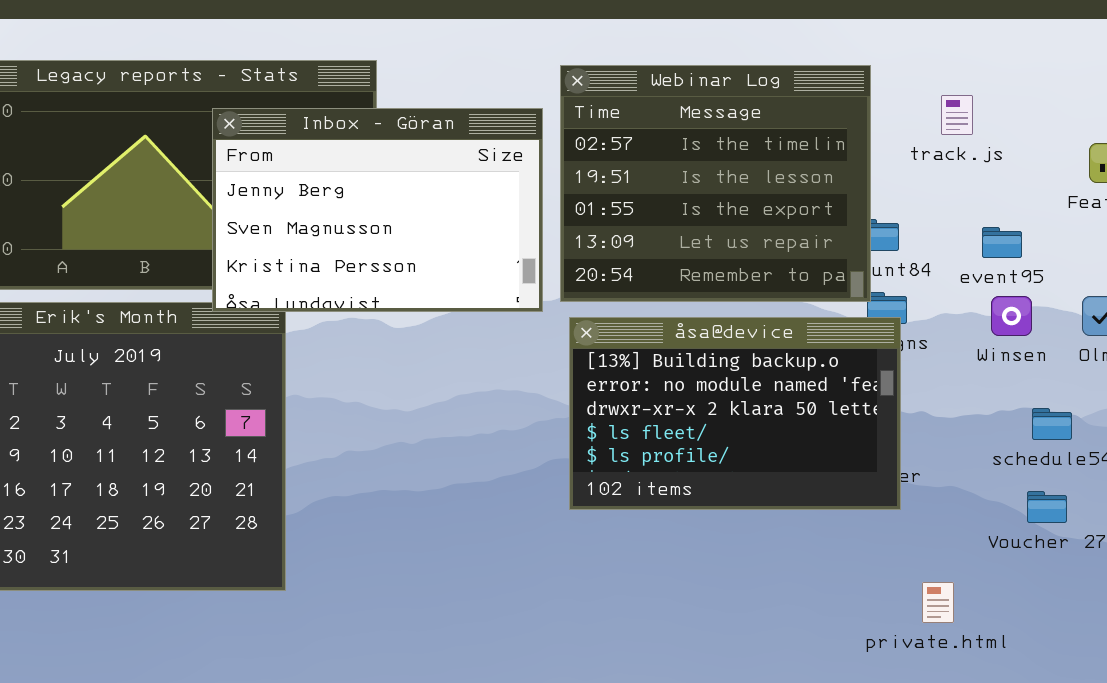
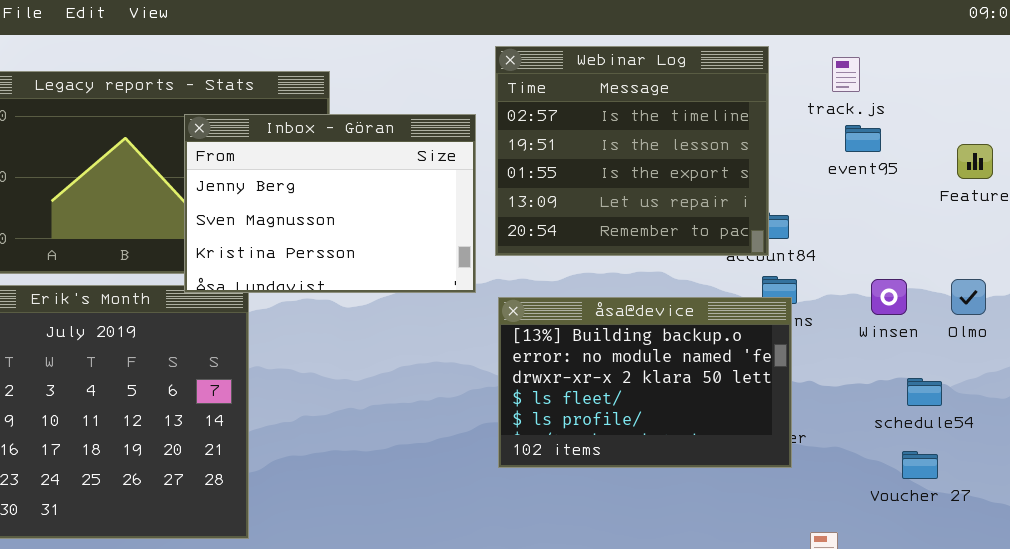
Webinar Log: [560,65,871,302] -> [495,46,769,256], moved
track.js: [941,95,973,135] -> [832,57,860,92], moved
event95: [982,227,1022,258] -> [845,125,881,152], moved

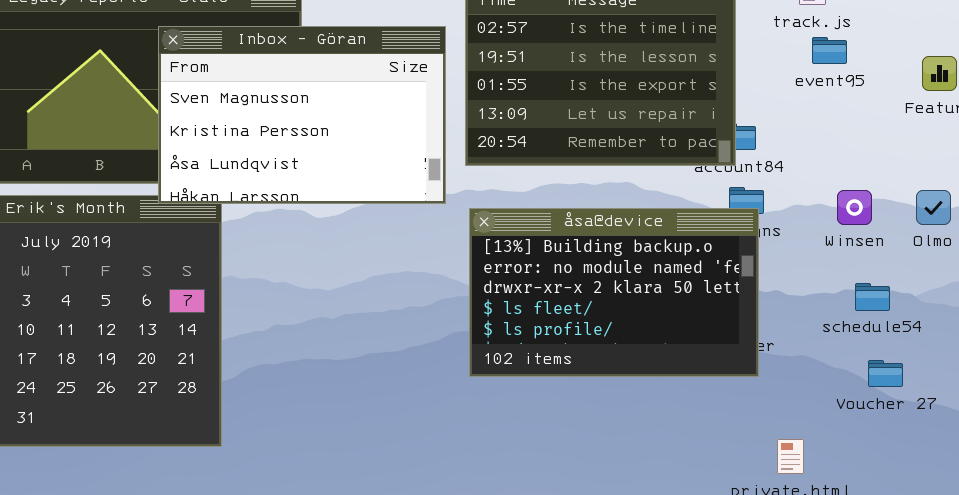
Inbox - Göran: [184,114,476,293] -> [158,26,446,204], scrolled down 1 row
schedule54: [907,378,942,406] -> [855,283,890,311], moved

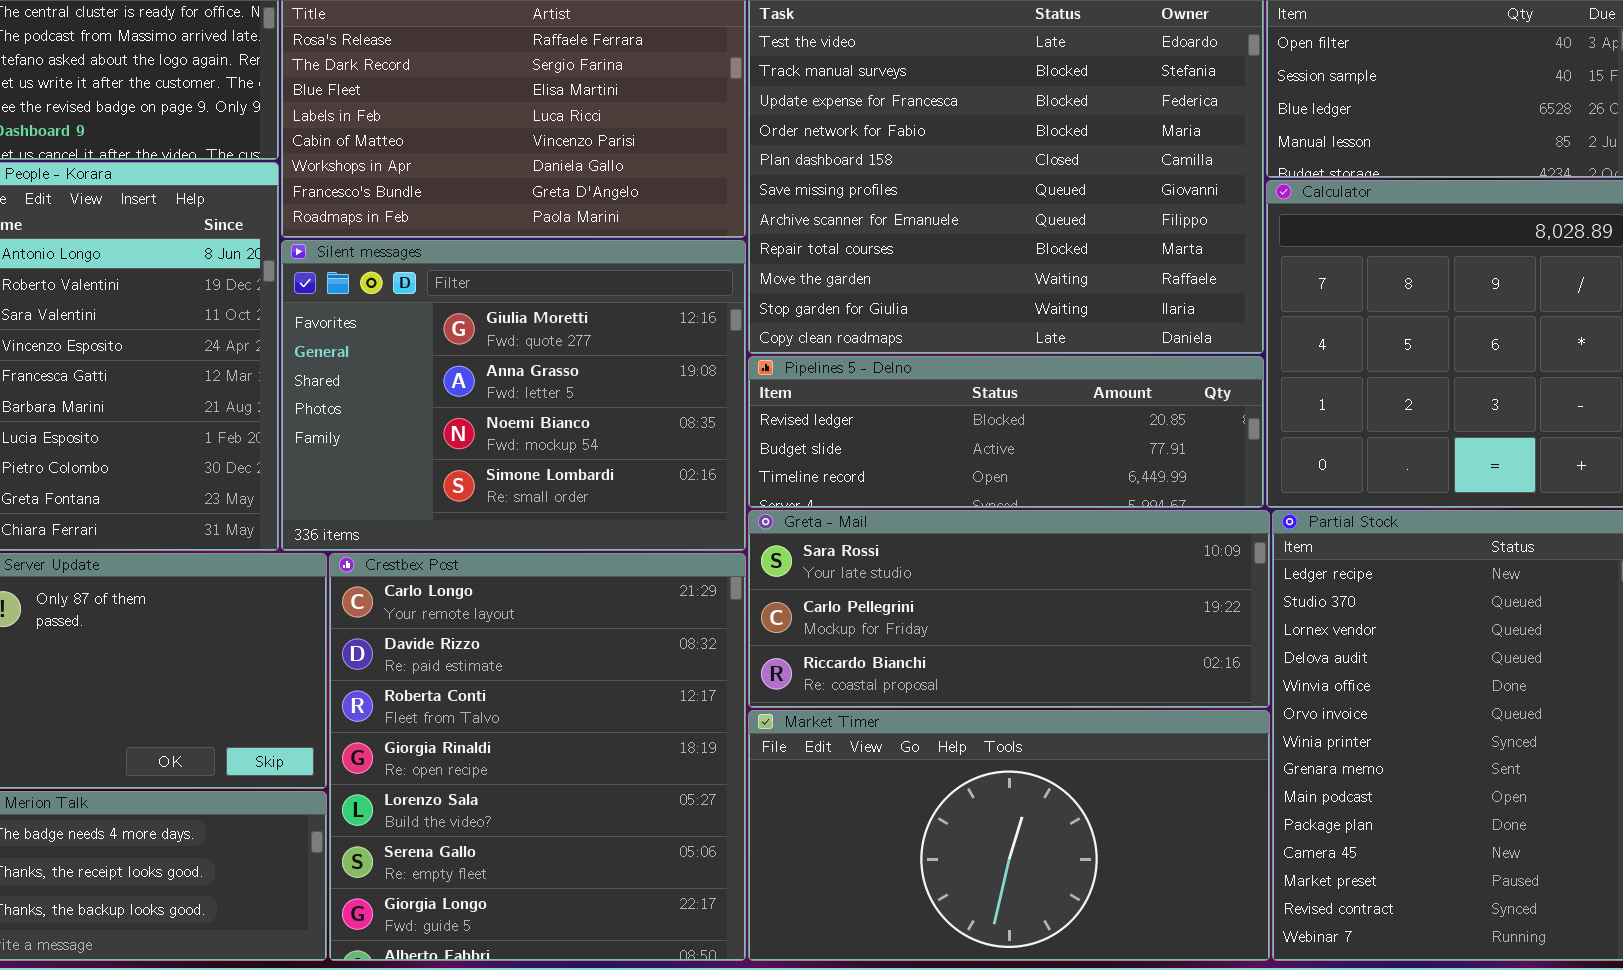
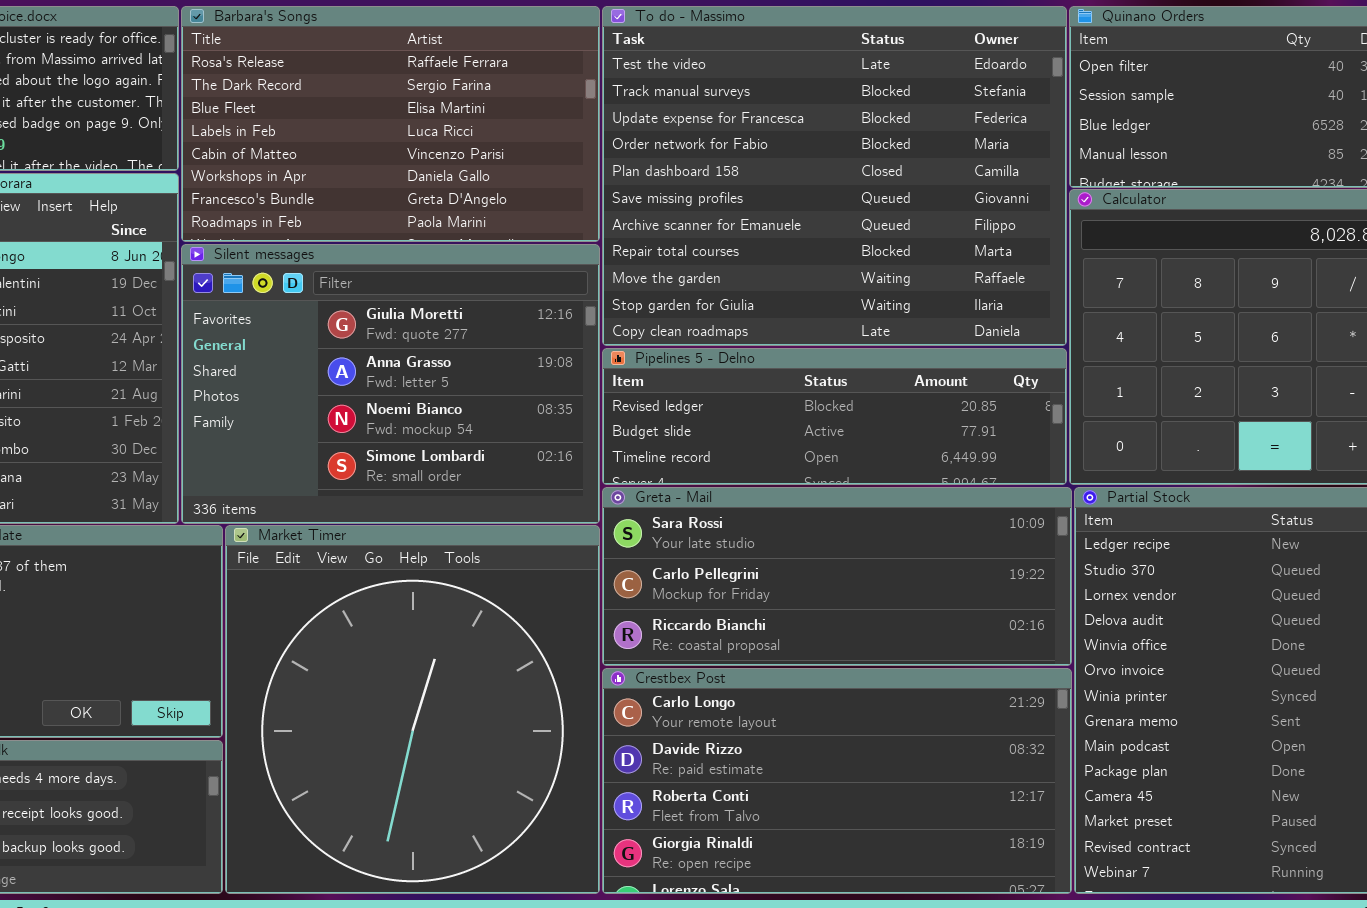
Crestbex Post: [329,553,746,961] -> [602,668,1072,894], moved, resized
Market Timer: [748,710,1270,961] -> [225,525,600,894], moved, resized

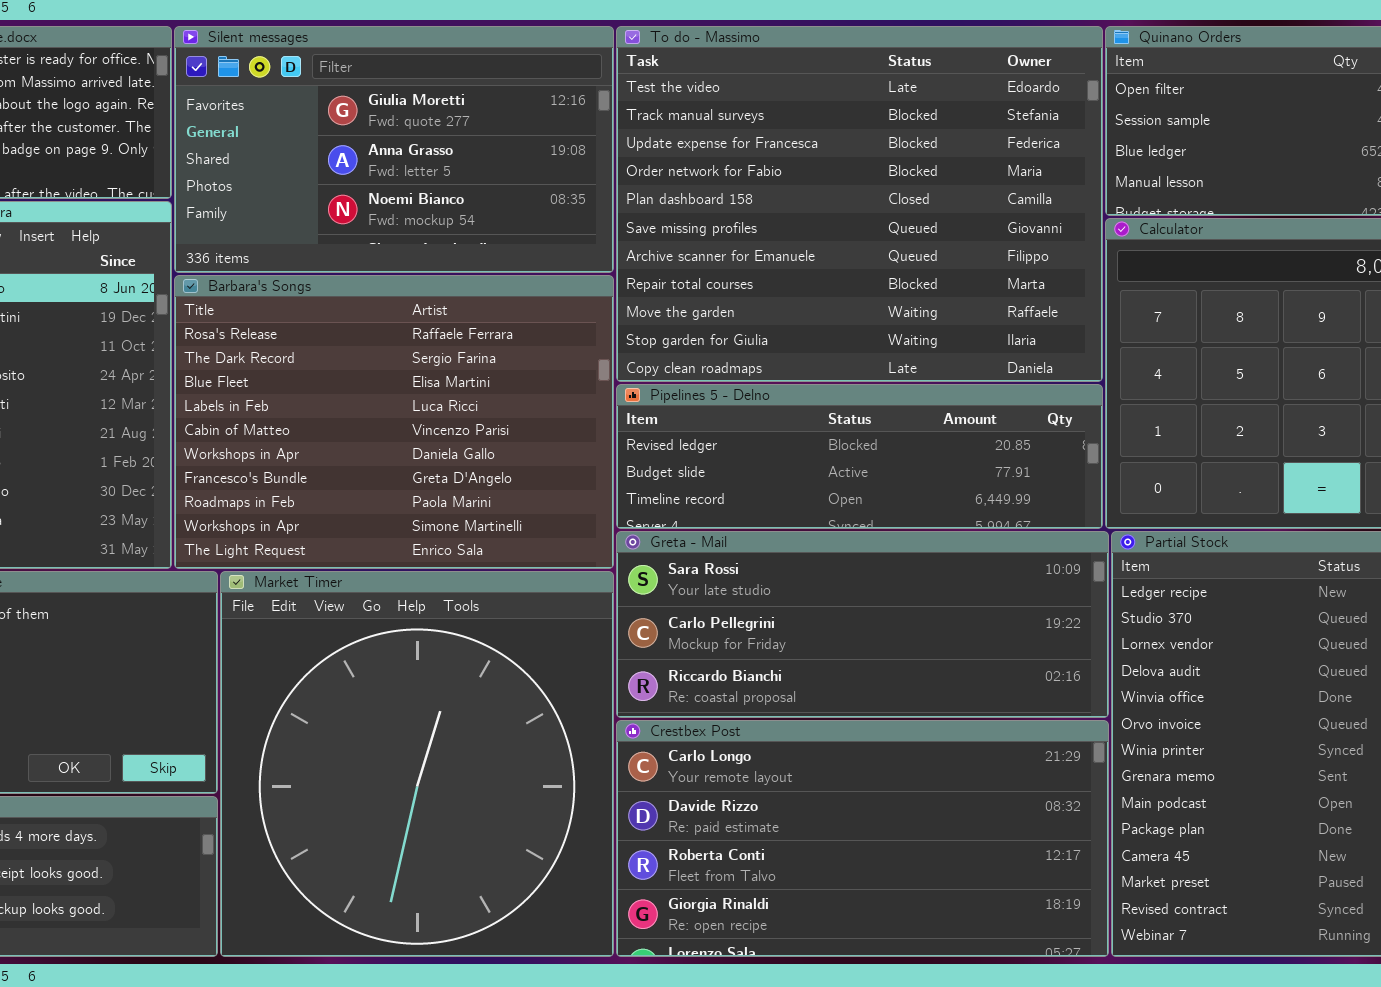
Barbara's Songs: [181,6,600,242] -> [174,275,614,569], moved, resized
Silent messages: [181,244,600,524] -> [174,26,614,273], moved, resized

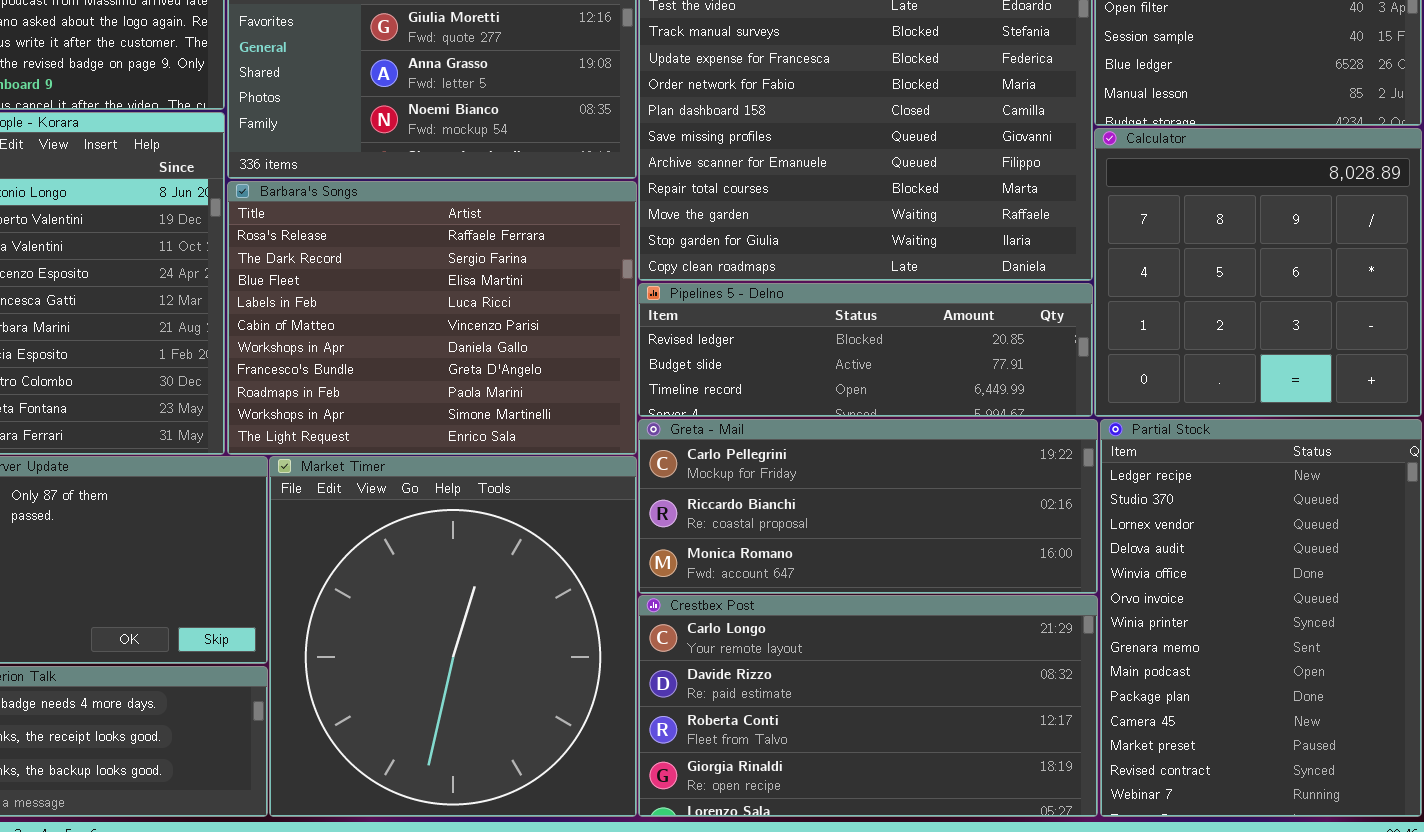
Greta - Mail: [616,531,1109,718] -> [638,419,1098,594], scrolled down 1 row

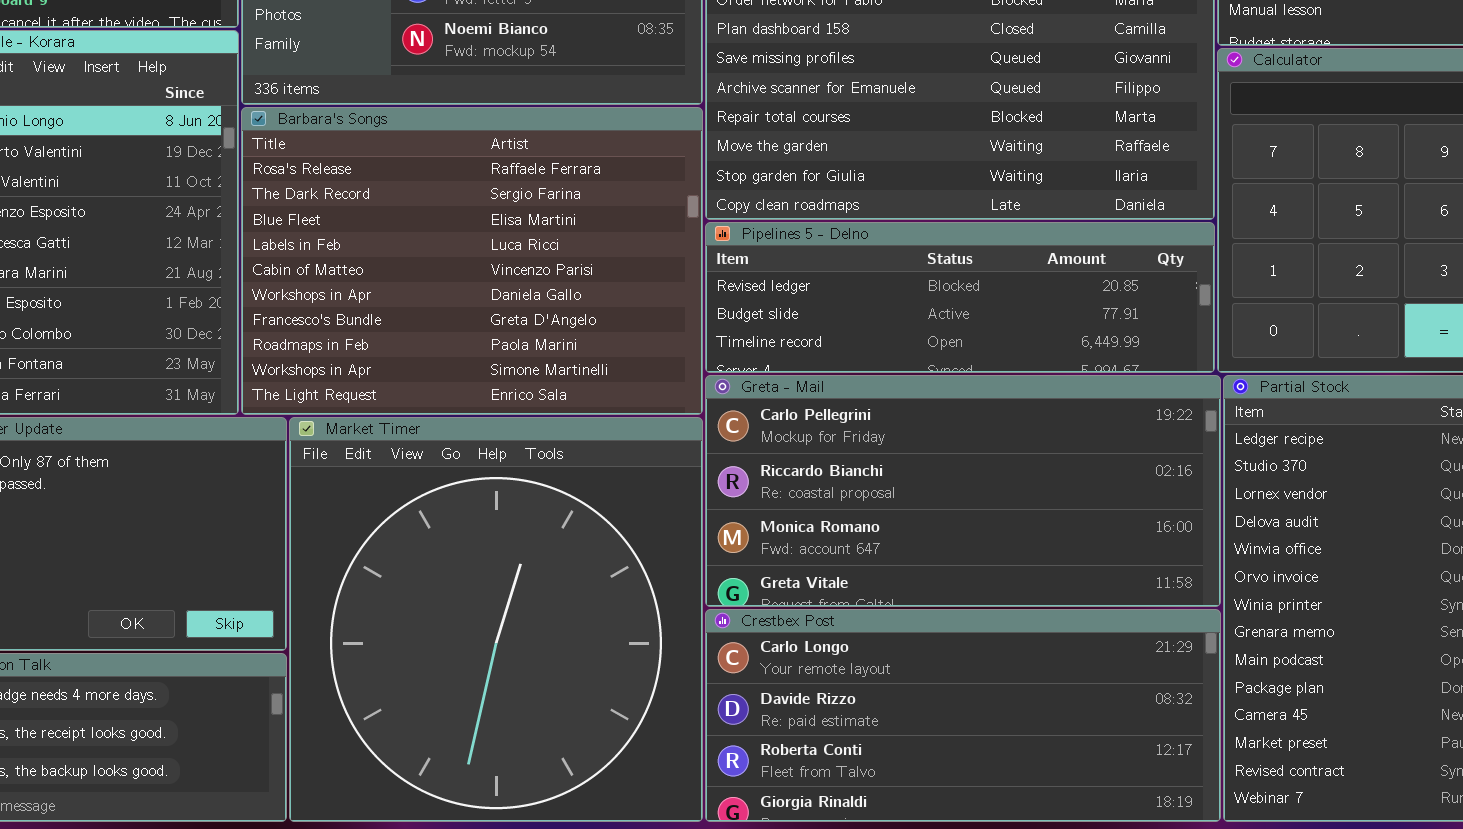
Greta - Mail: [638,419,1098,594] -> [705,375,1221,607], resized
Crestbex Post: [638,595,1098,817] -> [705,609,1221,822], resized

WHAT TO WORK ON -
Take each line in the listing that has the word "Crestbex" and copy it.

RESPONSE BOX -
Crestbex Post: [329,553,746,961] -> [602,668,1072,894], moved, resized
Crestbex Post: [638,595,1098,817] -> [705,609,1221,822], resized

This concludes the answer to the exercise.